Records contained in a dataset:
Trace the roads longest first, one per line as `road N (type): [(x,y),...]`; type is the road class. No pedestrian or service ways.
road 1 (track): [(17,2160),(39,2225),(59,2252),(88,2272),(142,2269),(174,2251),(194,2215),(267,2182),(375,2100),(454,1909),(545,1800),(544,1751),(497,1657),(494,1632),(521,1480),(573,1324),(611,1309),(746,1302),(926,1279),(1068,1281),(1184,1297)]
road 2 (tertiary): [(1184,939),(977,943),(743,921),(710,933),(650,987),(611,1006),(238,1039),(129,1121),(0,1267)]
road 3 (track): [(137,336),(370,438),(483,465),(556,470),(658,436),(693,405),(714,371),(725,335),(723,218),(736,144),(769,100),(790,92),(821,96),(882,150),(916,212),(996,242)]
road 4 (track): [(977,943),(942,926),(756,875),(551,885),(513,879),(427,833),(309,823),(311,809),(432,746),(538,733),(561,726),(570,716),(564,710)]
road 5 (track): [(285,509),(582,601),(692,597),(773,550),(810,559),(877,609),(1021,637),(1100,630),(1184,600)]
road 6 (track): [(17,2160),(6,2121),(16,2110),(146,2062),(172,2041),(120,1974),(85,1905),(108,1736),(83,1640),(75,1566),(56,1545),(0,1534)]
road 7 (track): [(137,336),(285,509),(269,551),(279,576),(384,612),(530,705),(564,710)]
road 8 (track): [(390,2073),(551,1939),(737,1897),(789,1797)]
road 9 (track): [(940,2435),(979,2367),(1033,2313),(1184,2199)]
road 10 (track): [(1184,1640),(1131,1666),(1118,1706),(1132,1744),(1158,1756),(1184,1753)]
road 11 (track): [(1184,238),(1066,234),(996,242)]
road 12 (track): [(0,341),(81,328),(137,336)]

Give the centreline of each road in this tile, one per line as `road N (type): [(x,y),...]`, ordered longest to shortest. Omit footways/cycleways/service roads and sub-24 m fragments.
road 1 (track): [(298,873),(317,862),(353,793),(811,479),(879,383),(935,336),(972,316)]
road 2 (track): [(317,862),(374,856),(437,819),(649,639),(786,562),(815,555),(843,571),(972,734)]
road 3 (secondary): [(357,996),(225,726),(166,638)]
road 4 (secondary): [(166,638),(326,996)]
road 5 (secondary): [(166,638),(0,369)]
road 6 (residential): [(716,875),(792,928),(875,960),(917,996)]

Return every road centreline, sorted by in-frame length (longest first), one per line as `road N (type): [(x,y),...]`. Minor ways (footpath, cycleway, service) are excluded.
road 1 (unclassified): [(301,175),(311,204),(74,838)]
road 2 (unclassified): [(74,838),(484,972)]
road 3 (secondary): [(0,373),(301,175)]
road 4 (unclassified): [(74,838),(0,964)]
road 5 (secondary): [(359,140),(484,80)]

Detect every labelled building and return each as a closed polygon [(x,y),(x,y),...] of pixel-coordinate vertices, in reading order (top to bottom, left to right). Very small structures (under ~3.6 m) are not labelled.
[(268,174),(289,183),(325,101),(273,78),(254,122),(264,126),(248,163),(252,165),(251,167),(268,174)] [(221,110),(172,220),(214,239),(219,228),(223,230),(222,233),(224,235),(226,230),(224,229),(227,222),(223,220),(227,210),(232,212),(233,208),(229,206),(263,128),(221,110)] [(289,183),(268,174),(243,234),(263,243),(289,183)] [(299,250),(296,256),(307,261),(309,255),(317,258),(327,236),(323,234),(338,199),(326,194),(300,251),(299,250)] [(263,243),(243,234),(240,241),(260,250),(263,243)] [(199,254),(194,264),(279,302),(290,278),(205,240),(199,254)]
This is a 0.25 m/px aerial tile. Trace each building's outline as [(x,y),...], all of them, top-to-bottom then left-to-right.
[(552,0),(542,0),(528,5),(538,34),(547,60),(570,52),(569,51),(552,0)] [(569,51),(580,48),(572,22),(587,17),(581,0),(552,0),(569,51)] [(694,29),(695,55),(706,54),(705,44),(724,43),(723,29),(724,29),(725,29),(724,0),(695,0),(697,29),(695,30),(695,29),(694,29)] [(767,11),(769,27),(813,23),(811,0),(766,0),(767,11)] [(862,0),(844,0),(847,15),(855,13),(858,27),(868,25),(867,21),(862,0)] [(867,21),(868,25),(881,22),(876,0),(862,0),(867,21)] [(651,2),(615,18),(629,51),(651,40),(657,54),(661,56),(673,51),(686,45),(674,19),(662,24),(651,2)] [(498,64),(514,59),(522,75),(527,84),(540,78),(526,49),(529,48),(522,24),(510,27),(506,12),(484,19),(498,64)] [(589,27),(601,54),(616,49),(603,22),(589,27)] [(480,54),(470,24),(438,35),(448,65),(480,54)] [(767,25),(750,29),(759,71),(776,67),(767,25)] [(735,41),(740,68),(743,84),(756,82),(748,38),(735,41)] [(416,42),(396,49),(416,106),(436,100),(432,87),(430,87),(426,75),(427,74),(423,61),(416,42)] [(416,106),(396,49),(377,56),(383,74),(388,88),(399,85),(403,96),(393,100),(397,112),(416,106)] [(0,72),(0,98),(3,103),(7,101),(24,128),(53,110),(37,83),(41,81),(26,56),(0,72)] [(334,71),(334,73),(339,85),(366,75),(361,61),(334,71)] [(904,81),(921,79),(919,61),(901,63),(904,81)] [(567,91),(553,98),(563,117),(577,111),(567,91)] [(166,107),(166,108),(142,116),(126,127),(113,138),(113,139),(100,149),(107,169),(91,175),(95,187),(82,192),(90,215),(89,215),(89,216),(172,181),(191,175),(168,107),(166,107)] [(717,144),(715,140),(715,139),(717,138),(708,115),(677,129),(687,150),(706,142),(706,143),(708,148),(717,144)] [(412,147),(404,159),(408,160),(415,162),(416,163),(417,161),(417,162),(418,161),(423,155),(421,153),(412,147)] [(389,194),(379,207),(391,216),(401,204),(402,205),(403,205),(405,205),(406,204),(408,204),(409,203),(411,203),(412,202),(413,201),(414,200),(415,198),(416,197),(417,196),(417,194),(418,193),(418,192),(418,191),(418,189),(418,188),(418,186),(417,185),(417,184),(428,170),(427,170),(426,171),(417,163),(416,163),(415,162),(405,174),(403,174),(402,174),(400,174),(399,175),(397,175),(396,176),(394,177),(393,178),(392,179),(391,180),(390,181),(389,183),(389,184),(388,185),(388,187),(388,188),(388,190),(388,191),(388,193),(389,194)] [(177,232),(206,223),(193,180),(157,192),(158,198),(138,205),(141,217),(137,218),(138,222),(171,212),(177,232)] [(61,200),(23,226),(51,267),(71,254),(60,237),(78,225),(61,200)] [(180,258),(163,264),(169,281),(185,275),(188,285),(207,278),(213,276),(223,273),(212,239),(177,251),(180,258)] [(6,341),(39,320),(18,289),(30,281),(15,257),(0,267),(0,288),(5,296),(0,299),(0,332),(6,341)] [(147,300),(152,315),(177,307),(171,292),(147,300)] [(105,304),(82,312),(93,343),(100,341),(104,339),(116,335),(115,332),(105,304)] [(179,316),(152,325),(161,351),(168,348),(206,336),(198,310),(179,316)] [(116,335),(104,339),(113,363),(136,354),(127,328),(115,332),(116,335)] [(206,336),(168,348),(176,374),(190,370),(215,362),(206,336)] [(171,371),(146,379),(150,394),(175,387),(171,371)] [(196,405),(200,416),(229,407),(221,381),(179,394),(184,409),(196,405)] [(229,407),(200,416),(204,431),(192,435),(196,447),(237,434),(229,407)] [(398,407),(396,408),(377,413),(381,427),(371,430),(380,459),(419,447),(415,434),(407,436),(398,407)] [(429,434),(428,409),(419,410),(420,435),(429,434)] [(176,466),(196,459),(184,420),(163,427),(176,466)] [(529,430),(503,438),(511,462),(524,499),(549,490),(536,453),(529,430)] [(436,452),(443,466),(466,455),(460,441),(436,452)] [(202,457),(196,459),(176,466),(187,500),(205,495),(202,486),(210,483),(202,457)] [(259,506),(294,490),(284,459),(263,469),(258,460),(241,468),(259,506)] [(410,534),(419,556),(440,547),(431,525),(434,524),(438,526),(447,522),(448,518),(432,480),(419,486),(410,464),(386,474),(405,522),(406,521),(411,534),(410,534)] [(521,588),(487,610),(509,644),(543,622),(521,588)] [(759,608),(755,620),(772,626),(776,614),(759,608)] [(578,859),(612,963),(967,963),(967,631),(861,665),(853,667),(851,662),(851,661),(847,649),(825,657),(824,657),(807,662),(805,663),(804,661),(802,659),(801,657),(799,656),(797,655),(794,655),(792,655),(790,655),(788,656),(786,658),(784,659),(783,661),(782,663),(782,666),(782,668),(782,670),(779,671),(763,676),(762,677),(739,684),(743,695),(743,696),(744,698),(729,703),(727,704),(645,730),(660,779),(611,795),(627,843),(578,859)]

# [EXERCISE PROMPT]
The lines above that hold the word "Trace" are the ones to copy.

# [RESPONSE TO THE TASK]
Trace the roads longest first, one per line as `road N (type): [(x,y),...]`; type is the road class. No pedestrian or service ways.
This is a 0.25 m/px aerial tile. Trace each building's outline as [(x,y),...], all of them, top-to-bottom then left-to-right.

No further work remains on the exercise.